→ WHAT YOU WILL DO:
In this exercise, the entries below include pictures. Repeat exactly the lines from the line with "Estimate 597: [168,750,231,800]" to the line with "Clock: [239,486,455,678] ->", including both, but without the pictures.

→ DATA FOR REVIEW:
▬▬▬

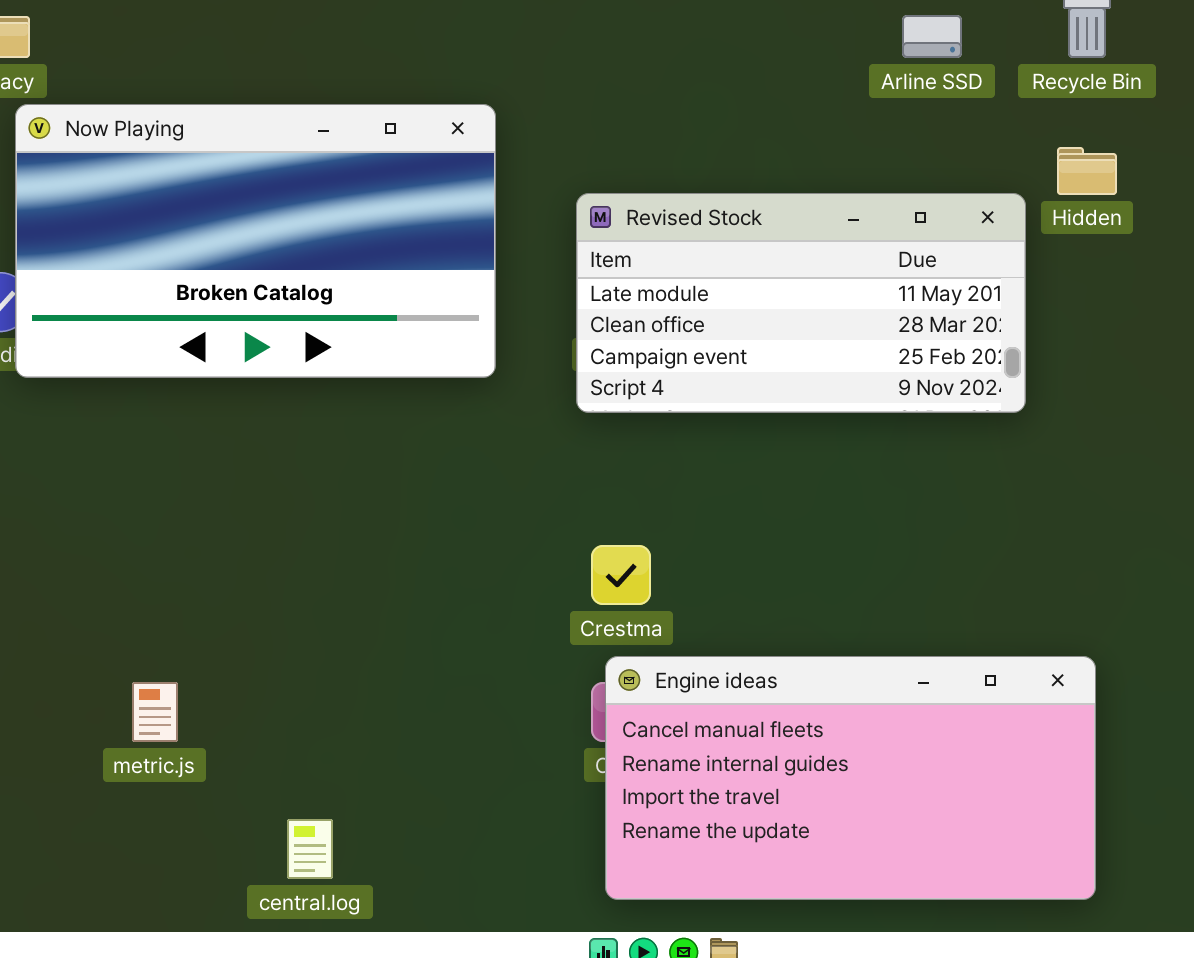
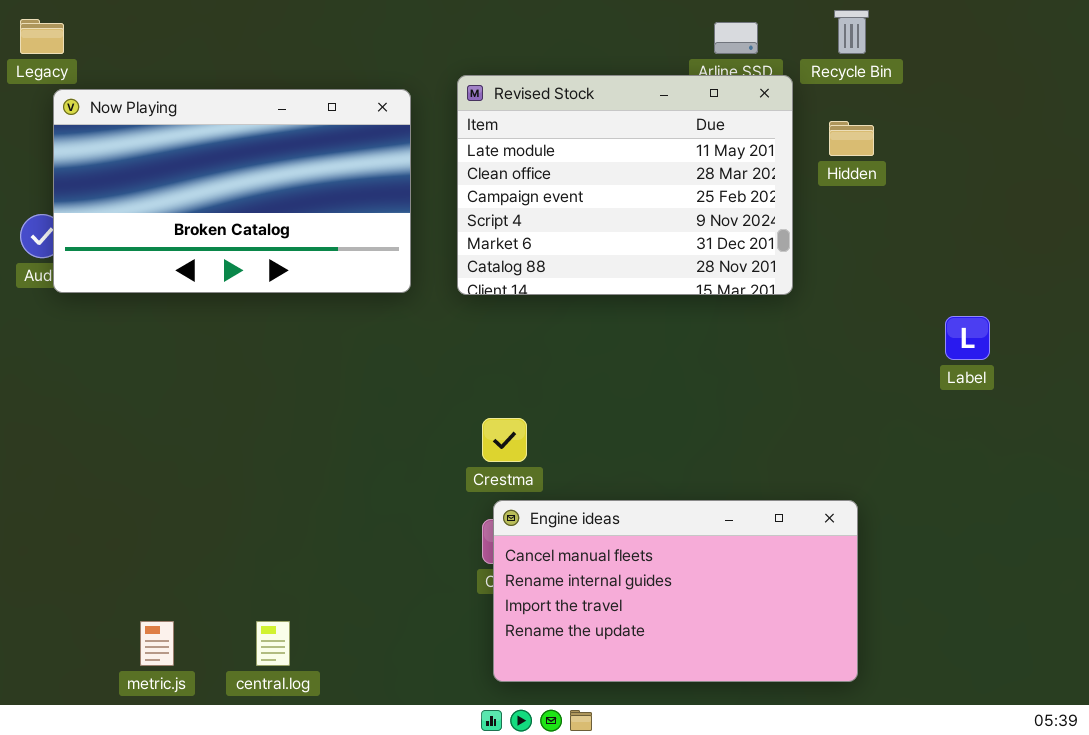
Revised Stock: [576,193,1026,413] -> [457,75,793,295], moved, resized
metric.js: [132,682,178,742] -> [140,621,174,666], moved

▬▬▬

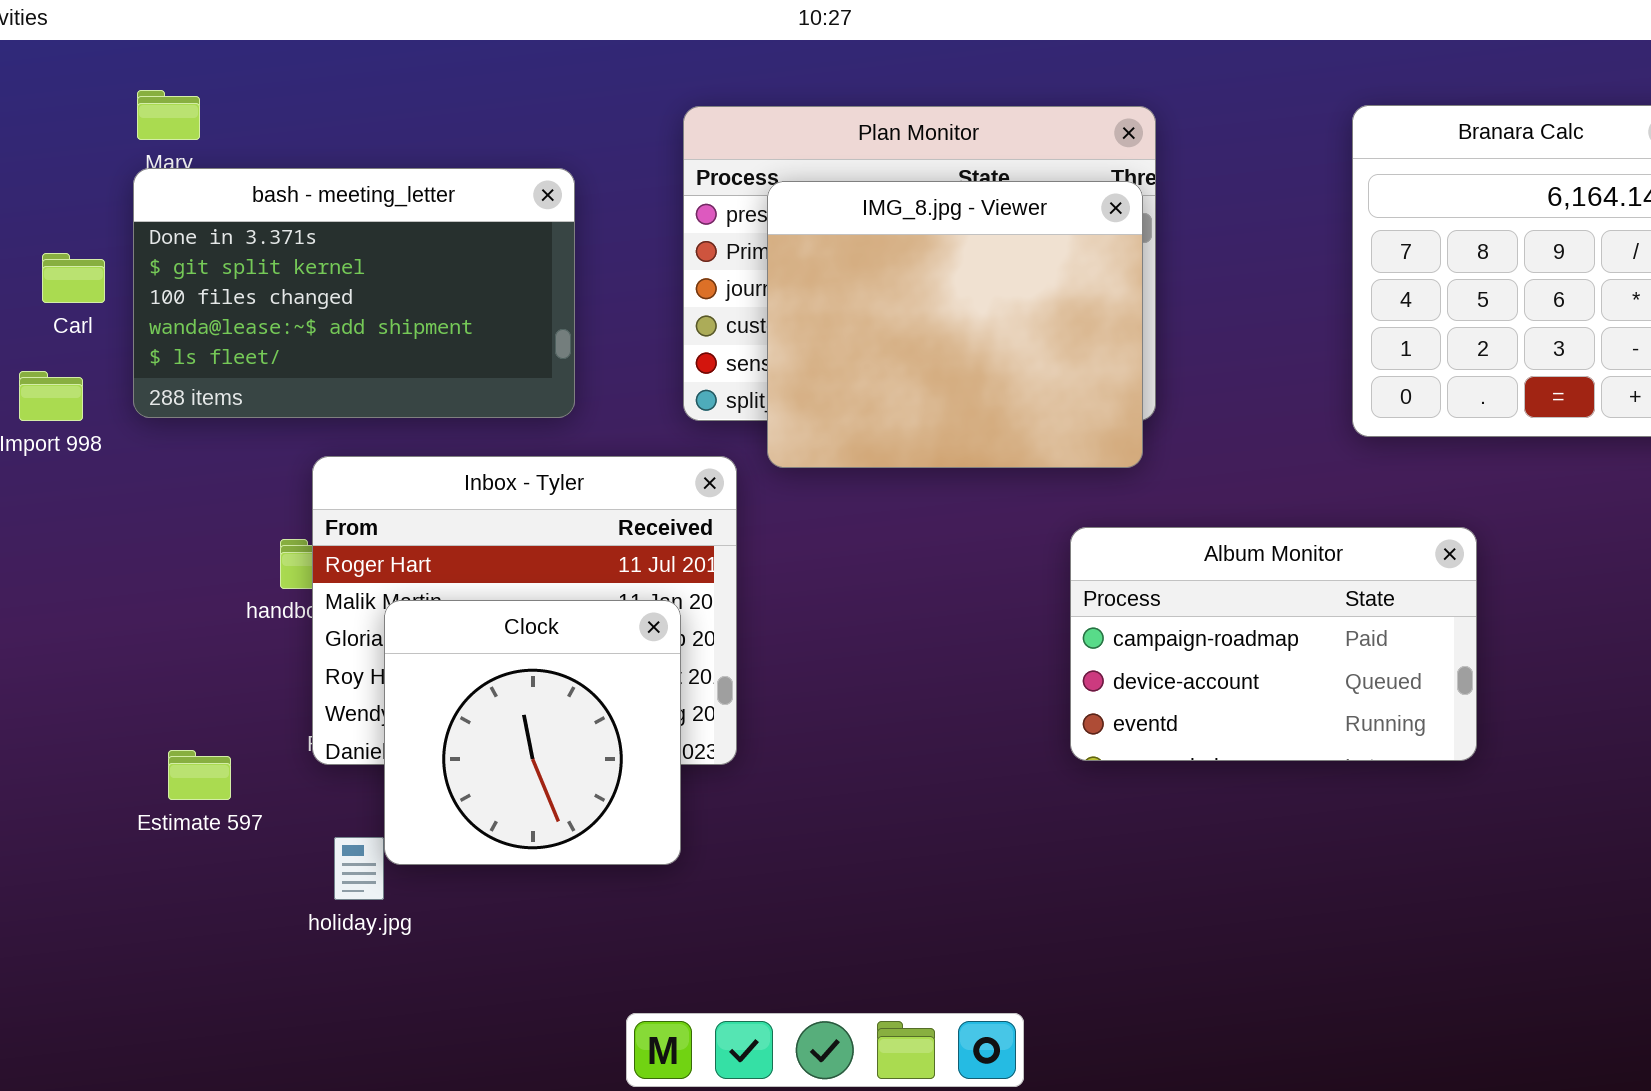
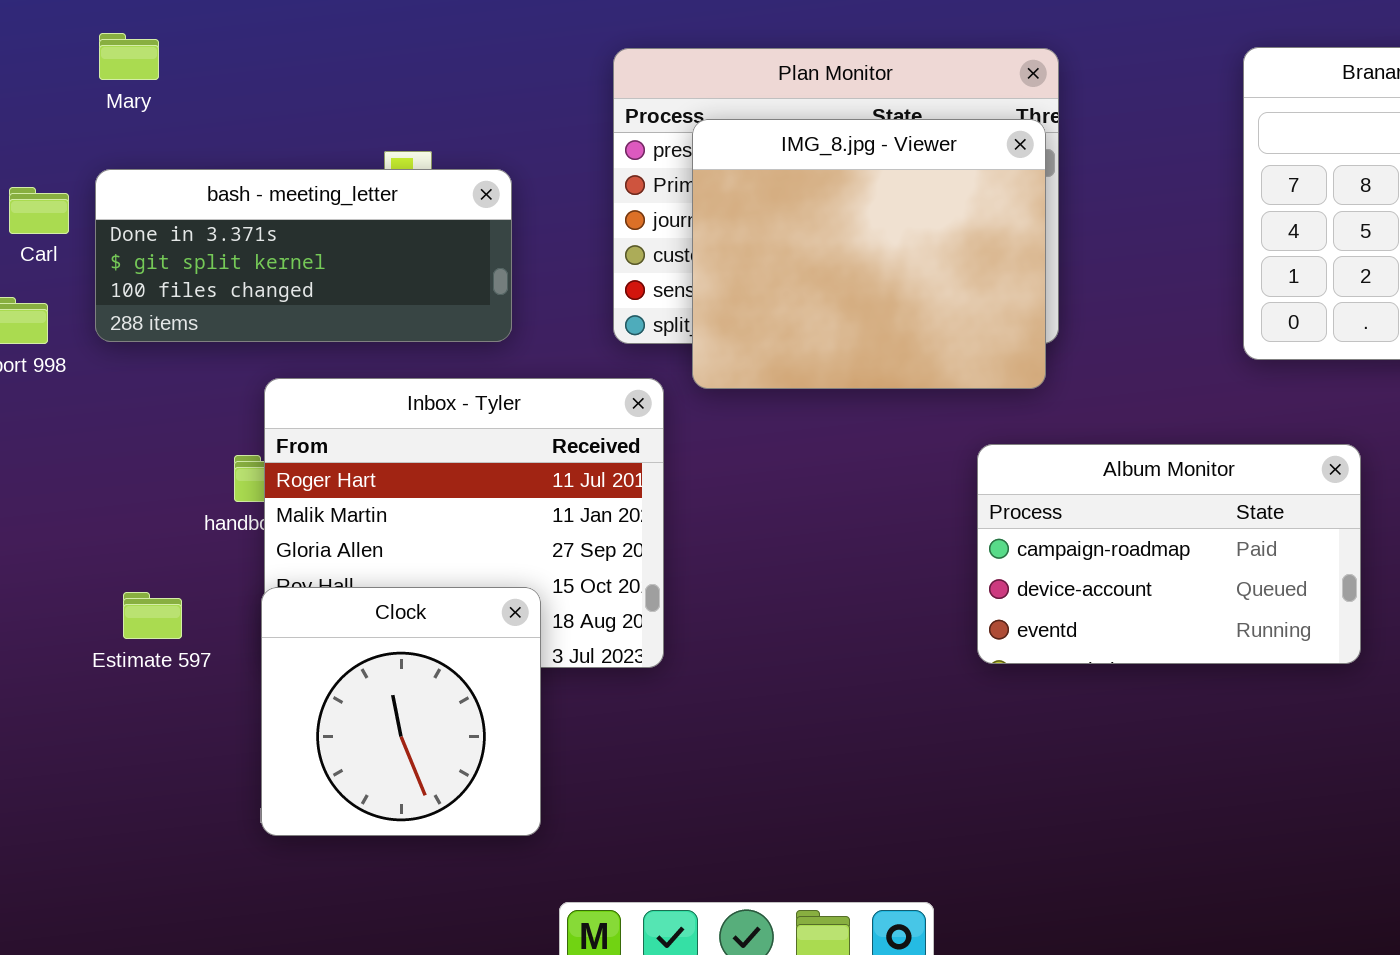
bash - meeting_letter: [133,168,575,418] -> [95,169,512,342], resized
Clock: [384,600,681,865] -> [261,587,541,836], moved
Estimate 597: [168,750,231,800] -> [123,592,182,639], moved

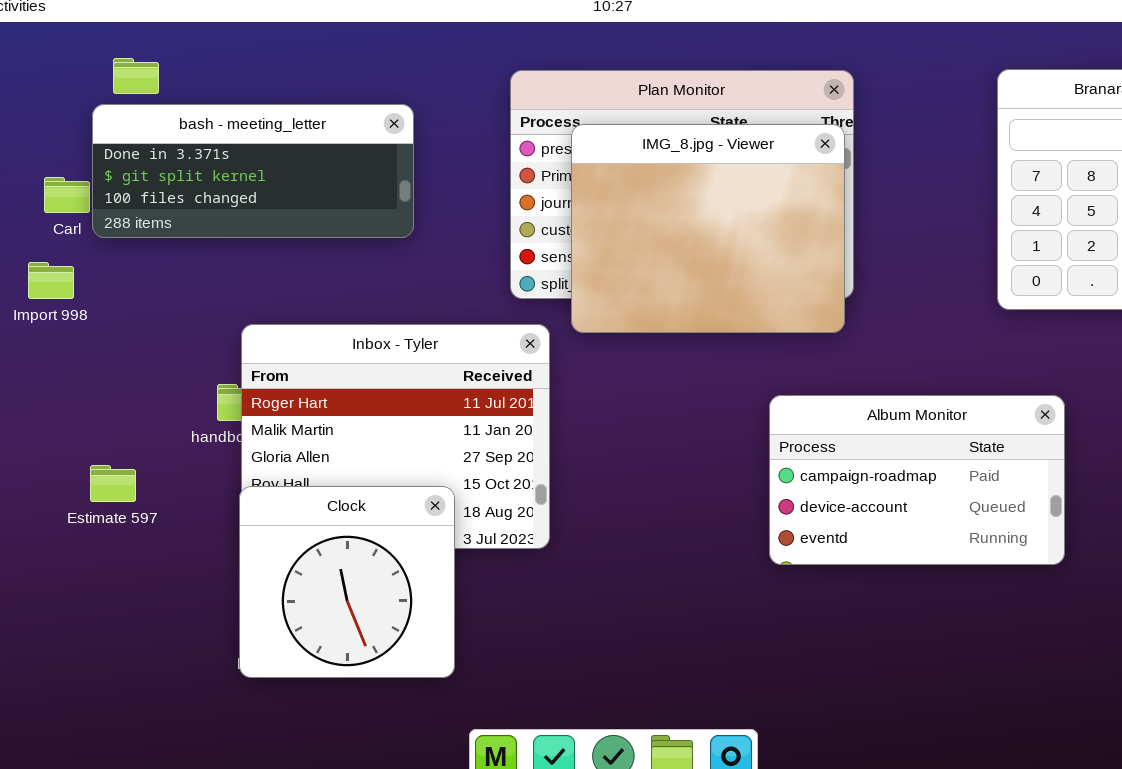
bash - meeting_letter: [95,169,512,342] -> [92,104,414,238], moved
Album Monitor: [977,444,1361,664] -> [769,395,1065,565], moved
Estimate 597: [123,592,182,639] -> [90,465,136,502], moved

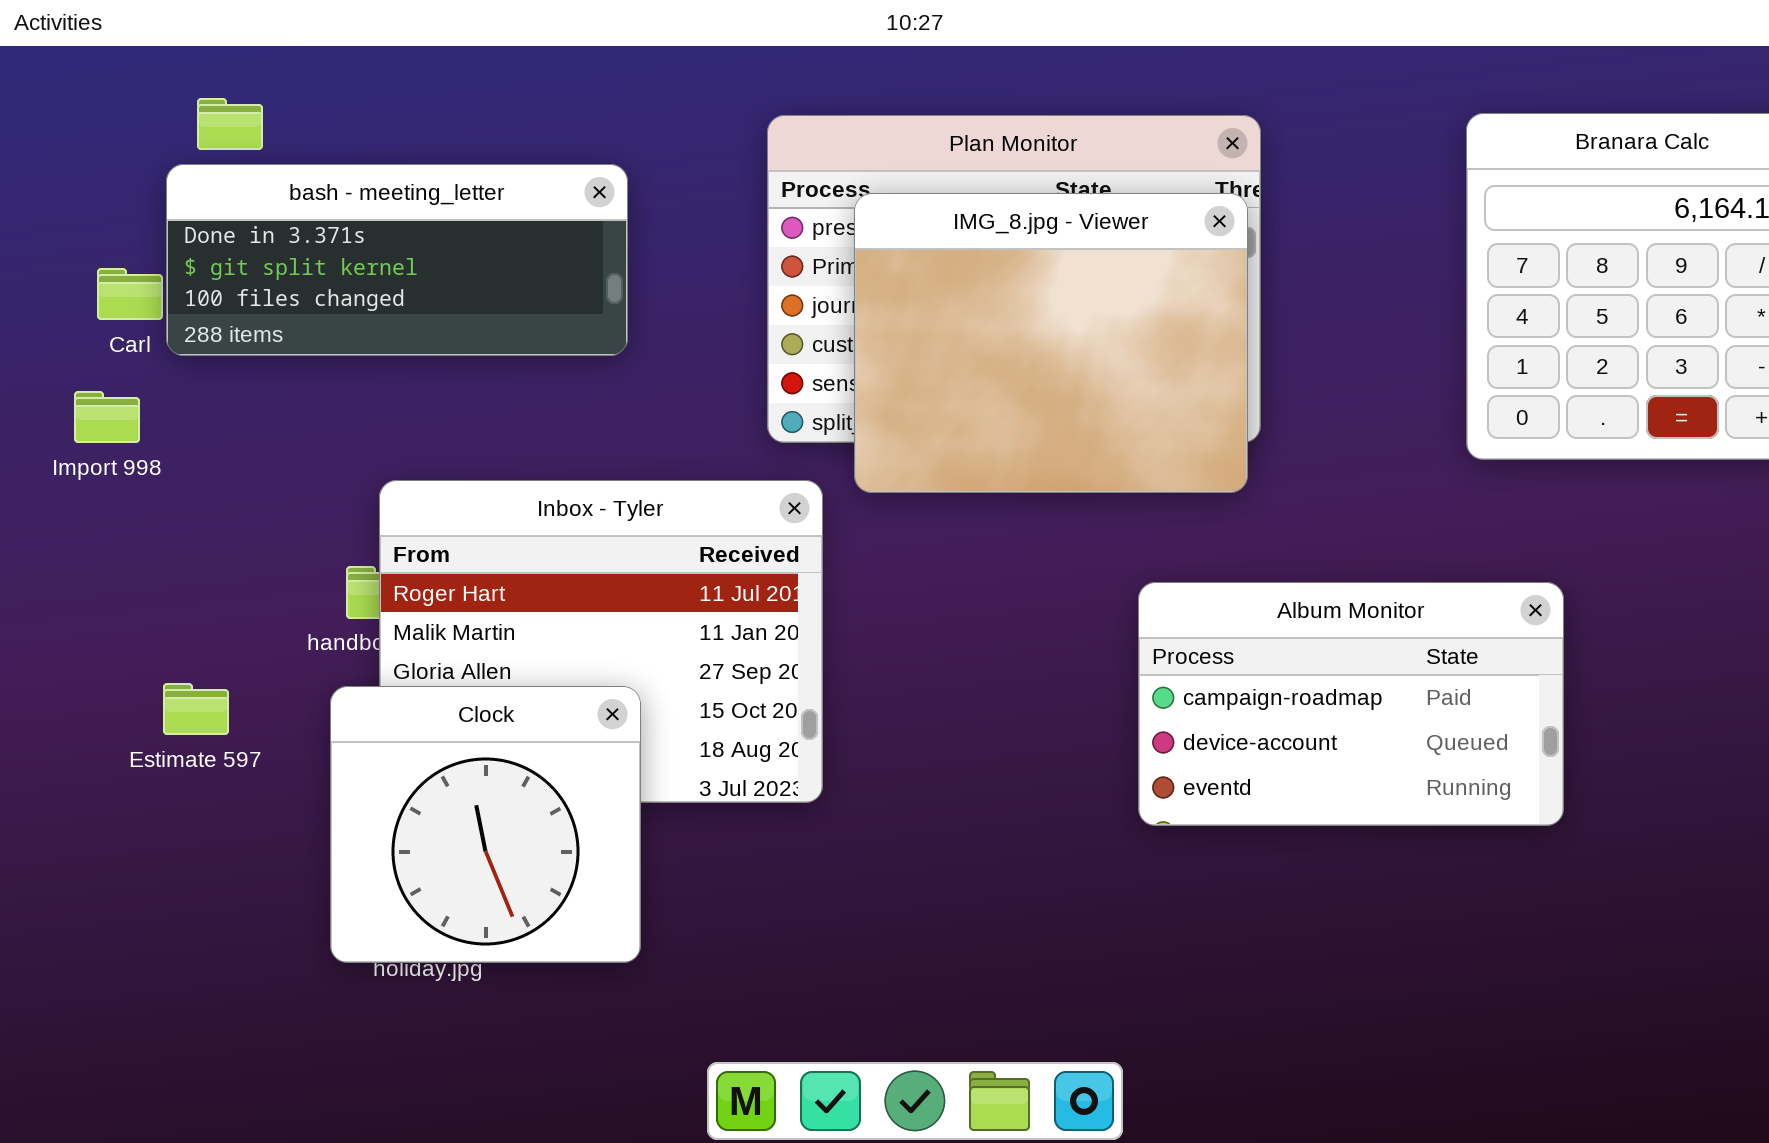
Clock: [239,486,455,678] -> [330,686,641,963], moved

▬▬▬

→ EXERCISE RESULT:
Estimate 597: [168,750,231,800] -> [123,592,182,639], moved

bash - meeting_letter: [95,169,512,342] -> [92,104,414,238], moved
Album Monitor: [977,444,1361,664] -> [769,395,1065,565], moved
Estimate 597: [123,592,182,639] -> [90,465,136,502], moved

Clock: [239,486,455,678] -> [330,686,641,963], moved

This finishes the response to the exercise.